* **Records from a data collection**
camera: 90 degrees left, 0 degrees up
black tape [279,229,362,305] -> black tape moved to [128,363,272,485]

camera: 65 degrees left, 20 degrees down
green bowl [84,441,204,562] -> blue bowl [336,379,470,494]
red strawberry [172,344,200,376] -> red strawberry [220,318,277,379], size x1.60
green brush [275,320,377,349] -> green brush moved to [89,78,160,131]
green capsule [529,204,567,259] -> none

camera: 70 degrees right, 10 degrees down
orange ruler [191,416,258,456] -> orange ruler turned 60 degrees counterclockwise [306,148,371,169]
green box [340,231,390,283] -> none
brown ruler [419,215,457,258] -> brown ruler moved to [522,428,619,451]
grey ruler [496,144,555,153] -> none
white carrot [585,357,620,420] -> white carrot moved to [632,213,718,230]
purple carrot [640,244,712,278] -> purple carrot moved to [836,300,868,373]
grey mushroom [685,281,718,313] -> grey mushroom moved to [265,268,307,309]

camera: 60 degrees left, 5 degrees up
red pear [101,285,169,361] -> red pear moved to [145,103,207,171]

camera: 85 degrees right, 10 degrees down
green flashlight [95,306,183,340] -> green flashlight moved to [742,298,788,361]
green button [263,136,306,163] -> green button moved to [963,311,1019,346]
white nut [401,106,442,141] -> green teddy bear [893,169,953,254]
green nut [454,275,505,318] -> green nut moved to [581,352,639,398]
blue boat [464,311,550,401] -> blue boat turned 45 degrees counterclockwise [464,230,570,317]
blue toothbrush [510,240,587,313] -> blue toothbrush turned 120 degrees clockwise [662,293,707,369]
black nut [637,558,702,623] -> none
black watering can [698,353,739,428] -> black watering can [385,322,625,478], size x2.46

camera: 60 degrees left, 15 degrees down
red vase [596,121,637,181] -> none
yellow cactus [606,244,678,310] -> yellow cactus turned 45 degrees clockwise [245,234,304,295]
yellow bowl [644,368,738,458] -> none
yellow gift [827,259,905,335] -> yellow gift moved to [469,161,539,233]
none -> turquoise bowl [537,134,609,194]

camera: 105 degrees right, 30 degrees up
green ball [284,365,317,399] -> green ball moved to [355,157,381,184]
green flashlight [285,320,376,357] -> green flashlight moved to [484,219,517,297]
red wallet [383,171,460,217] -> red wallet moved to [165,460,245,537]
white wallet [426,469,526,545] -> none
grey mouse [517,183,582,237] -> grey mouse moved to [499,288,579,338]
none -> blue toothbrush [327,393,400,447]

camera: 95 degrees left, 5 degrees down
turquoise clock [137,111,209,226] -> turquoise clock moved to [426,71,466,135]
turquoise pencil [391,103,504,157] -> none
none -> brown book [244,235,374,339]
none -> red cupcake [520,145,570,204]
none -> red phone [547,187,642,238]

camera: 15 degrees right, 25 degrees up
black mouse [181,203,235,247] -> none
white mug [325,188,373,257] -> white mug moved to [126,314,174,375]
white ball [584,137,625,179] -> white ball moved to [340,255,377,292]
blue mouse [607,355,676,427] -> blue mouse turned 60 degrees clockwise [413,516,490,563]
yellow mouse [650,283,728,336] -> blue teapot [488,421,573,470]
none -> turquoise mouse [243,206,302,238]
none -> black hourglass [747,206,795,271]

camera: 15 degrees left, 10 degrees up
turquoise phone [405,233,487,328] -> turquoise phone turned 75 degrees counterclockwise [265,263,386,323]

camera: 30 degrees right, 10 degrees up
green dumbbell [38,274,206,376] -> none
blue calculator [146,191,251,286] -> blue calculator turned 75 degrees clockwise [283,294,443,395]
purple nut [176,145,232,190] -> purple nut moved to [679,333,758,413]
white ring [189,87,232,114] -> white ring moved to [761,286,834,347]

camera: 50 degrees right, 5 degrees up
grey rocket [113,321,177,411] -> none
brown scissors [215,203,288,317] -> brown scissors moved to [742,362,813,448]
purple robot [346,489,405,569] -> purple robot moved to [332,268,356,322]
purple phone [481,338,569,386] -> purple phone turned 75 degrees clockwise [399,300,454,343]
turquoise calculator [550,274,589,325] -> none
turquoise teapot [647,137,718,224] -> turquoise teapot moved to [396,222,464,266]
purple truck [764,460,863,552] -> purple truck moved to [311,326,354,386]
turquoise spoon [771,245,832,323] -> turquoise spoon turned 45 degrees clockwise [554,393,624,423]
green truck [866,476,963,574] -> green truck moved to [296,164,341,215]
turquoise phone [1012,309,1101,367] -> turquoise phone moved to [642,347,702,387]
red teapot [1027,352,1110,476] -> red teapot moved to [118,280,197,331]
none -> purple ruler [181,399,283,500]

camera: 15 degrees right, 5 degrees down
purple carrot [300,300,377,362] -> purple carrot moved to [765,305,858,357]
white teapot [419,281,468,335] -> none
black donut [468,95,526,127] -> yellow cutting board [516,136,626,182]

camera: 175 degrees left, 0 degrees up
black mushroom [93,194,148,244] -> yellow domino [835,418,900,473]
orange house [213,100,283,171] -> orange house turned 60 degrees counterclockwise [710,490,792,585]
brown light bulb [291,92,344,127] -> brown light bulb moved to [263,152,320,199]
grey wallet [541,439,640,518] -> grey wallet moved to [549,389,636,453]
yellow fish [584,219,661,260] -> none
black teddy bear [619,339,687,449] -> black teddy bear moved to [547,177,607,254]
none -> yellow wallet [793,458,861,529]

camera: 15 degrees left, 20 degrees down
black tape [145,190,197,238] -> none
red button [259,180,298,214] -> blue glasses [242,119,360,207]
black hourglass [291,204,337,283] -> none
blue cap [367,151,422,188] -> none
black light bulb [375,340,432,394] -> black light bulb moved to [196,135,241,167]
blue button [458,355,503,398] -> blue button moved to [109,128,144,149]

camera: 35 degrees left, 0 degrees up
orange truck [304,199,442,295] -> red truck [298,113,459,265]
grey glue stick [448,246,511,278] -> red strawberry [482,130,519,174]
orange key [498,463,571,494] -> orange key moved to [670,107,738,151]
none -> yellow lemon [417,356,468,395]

* **WHAT YOU ARE ASKED TO DO**
For this task, print the records again exactly as they appear.

* **TASK RESPONSE**
camera: 90 degrees left, 0 degrees up
black tape [279,229,362,305] -> black tape moved to [128,363,272,485]

camera: 65 degrees left, 20 degrees down
green bowl [84,441,204,562] -> blue bowl [336,379,470,494]
red strawberry [172,344,200,376] -> red strawberry [220,318,277,379], size x1.60
green brush [275,320,377,349] -> green brush moved to [89,78,160,131]
green capsule [529,204,567,259] -> none

camera: 70 degrees right, 10 degrees down
orange ruler [191,416,258,456] -> orange ruler turned 60 degrees counterclockwise [306,148,371,169]
green box [340,231,390,283] -> none
brown ruler [419,215,457,258] -> brown ruler moved to [522,428,619,451]
grey ruler [496,144,555,153] -> none
white carrot [585,357,620,420] -> white carrot moved to [632,213,718,230]
purple carrot [640,244,712,278] -> purple carrot moved to [836,300,868,373]
grey mushroom [685,281,718,313] -> grey mushroom moved to [265,268,307,309]

camera: 60 degrees left, 5 degrees up
red pear [101,285,169,361] -> red pear moved to [145,103,207,171]

camera: 85 degrees right, 10 degrees down
green flashlight [95,306,183,340] -> green flashlight moved to [742,298,788,361]
green button [263,136,306,163] -> green button moved to [963,311,1019,346]
white nut [401,106,442,141] -> green teddy bear [893,169,953,254]
green nut [454,275,505,318] -> green nut moved to [581,352,639,398]
blue boat [464,311,550,401] -> blue boat turned 45 degrees counterclockwise [464,230,570,317]
blue toothbrush [510,240,587,313] -> blue toothbrush turned 120 degrees clockwise [662,293,707,369]
black nut [637,558,702,623] -> none
black watering can [698,353,739,428] -> black watering can [385,322,625,478], size x2.46

camera: 60 degrees left, 15 degrees down
red vase [596,121,637,181] -> none
yellow cactus [606,244,678,310] -> yellow cactus turned 45 degrees clockwise [245,234,304,295]
yellow bowl [644,368,738,458] -> none
yellow gift [827,259,905,335] -> yellow gift moved to [469,161,539,233]
none -> turquoise bowl [537,134,609,194]

camera: 105 degrees right, 30 degrees up
green ball [284,365,317,399] -> green ball moved to [355,157,381,184]
green flashlight [285,320,376,357] -> green flashlight moved to [484,219,517,297]
red wallet [383,171,460,217] -> red wallet moved to [165,460,245,537]
white wallet [426,469,526,545] -> none
grey mouse [517,183,582,237] -> grey mouse moved to [499,288,579,338]
none -> blue toothbrush [327,393,400,447]

camera: 95 degrees left, 5 degrees down
turquoise clock [137,111,209,226] -> turquoise clock moved to [426,71,466,135]
turquoise pencil [391,103,504,157] -> none
none -> brown book [244,235,374,339]
none -> red cupcake [520,145,570,204]
none -> red phone [547,187,642,238]

camera: 15 degrees right, 25 degrees up
black mouse [181,203,235,247] -> none
white mug [325,188,373,257] -> white mug moved to [126,314,174,375]
white ball [584,137,625,179] -> white ball moved to [340,255,377,292]
blue mouse [607,355,676,427] -> blue mouse turned 60 degrees clockwise [413,516,490,563]
yellow mouse [650,283,728,336] -> blue teapot [488,421,573,470]
none -> turquoise mouse [243,206,302,238]
none -> black hourglass [747,206,795,271]

camera: 15 degrees left, 10 degrees up
turquoise phone [405,233,487,328] -> turquoise phone turned 75 degrees counterclockwise [265,263,386,323]

camera: 30 degrees right, 10 degrees up
green dumbbell [38,274,206,376] -> none
blue calculator [146,191,251,286] -> blue calculator turned 75 degrees clockwise [283,294,443,395]
purple nut [176,145,232,190] -> purple nut moved to [679,333,758,413]
white ring [189,87,232,114] -> white ring moved to [761,286,834,347]

camera: 50 degrees right, 5 degrees up
grey rocket [113,321,177,411] -> none
brown scissors [215,203,288,317] -> brown scissors moved to [742,362,813,448]
purple robot [346,489,405,569] -> purple robot moved to [332,268,356,322]
purple phone [481,338,569,386] -> purple phone turned 75 degrees clockwise [399,300,454,343]
turquoise calculator [550,274,589,325] -> none
turquoise teapot [647,137,718,224] -> turquoise teapot moved to [396,222,464,266]
purple truck [764,460,863,552] -> purple truck moved to [311,326,354,386]
turquoise spoon [771,245,832,323] -> turquoise spoon turned 45 degrees clockwise [554,393,624,423]
green truck [866,476,963,574] -> green truck moved to [296,164,341,215]
turquoise phone [1012,309,1101,367] -> turquoise phone moved to [642,347,702,387]
red teapot [1027,352,1110,476] -> red teapot moved to [118,280,197,331]
none -> purple ruler [181,399,283,500]

camera: 15 degrees right, 5 degrees down
purple carrot [300,300,377,362] -> purple carrot moved to [765,305,858,357]
white teapot [419,281,468,335] -> none
black donut [468,95,526,127] -> yellow cutting board [516,136,626,182]

camera: 175 degrees left, 0 degrees up
black mushroom [93,194,148,244] -> yellow domino [835,418,900,473]
orange house [213,100,283,171] -> orange house turned 60 degrees counterclockwise [710,490,792,585]
brown light bulb [291,92,344,127] -> brown light bulb moved to [263,152,320,199]
grey wallet [541,439,640,518] -> grey wallet moved to [549,389,636,453]
yellow fish [584,219,661,260] -> none
black teddy bear [619,339,687,449] -> black teddy bear moved to [547,177,607,254]
none -> yellow wallet [793,458,861,529]

camera: 15 degrees left, 20 degrees down
black tape [145,190,197,238] -> none
red button [259,180,298,214] -> blue glasses [242,119,360,207]
black hourglass [291,204,337,283] -> none
blue cap [367,151,422,188] -> none
black light bulb [375,340,432,394] -> black light bulb moved to [196,135,241,167]
blue button [458,355,503,398] -> blue button moved to [109,128,144,149]

camera: 35 degrees left, 0 degrees up
orange truck [304,199,442,295] -> red truck [298,113,459,265]
grey glue stick [448,246,511,278] -> red strawberry [482,130,519,174]
orange key [498,463,571,494] -> orange key moved to [670,107,738,151]
none -> yellow lemon [417,356,468,395]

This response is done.